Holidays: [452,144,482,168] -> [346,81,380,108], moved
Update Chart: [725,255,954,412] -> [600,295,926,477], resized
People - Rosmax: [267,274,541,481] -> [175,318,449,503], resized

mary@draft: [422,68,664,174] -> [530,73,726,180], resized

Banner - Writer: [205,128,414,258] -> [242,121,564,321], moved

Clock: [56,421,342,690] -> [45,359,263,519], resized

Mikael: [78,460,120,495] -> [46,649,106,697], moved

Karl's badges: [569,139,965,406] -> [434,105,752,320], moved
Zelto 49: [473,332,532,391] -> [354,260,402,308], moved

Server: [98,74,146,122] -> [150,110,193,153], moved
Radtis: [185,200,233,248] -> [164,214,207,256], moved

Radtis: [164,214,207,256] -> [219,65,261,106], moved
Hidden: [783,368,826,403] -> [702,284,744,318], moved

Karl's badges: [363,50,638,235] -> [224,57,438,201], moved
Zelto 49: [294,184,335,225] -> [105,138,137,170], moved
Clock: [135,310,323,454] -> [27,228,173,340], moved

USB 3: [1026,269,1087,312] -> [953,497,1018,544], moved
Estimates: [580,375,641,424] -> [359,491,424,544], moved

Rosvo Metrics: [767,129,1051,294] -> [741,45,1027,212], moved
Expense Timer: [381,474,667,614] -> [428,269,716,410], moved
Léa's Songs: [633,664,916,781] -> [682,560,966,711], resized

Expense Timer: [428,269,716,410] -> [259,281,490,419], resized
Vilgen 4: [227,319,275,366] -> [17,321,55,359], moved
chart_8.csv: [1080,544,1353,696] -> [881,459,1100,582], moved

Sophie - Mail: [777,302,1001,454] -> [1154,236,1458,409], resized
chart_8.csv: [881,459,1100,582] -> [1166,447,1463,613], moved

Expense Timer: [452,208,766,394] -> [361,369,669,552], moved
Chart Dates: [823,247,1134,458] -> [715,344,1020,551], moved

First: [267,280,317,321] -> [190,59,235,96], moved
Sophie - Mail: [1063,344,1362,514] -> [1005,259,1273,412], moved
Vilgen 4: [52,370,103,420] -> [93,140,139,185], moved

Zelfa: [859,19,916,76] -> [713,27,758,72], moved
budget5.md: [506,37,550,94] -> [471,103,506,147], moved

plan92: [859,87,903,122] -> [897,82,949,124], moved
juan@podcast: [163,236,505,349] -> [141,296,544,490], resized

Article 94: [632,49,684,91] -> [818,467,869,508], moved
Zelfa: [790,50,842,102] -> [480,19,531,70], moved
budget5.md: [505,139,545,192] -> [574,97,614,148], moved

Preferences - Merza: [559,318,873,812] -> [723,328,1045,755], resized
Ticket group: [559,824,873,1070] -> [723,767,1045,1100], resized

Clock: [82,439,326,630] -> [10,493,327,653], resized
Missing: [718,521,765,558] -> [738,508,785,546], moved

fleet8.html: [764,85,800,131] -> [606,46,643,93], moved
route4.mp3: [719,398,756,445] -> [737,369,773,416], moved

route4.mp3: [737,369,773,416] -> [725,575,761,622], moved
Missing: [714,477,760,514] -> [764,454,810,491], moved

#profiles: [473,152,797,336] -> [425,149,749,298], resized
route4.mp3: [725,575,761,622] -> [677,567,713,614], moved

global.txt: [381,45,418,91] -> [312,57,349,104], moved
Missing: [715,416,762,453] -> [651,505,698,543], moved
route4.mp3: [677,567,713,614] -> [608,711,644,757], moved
::::::
• **Problem description**
Start with the line above that contains "Expense Timer: [428,269,716,410]" and end with the line that contains "Preferences - Merza: [559,318,873,812]". Write out those lines exactly, and only those.

• **Task response**
Expense Timer: [428,269,716,410] -> [259,281,490,419], resized
Vilgen 4: [227,319,275,366] -> [17,321,55,359], moved
chart_8.csv: [1080,544,1353,696] -> [881,459,1100,582], moved

Sophie - Mail: [777,302,1001,454] -> [1154,236,1458,409], resized
chart_8.csv: [881,459,1100,582] -> [1166,447,1463,613], moved

Expense Timer: [452,208,766,394] -> [361,369,669,552], moved
Chart Dates: [823,247,1134,458] -> [715,344,1020,551], moved

First: [267,280,317,321] -> [190,59,235,96], moved
Sophie - Mail: [1063,344,1362,514] -> [1005,259,1273,412], moved
Vilgen 4: [52,370,103,420] -> [93,140,139,185], moved

Zelfa: [859,19,916,76] -> [713,27,758,72], moved
budget5.md: [506,37,550,94] -> [471,103,506,147], moved

plan92: [859,87,903,122] -> [897,82,949,124], moved
juan@podcast: [163,236,505,349] -> [141,296,544,490], resized

Article 94: [632,49,684,91] -> [818,467,869,508], moved
Zelfa: [790,50,842,102] -> [480,19,531,70], moved
budget5.md: [505,139,545,192] -> [574,97,614,148], moved

Preferences - Merza: [559,318,873,812] -> [723,328,1045,755], resized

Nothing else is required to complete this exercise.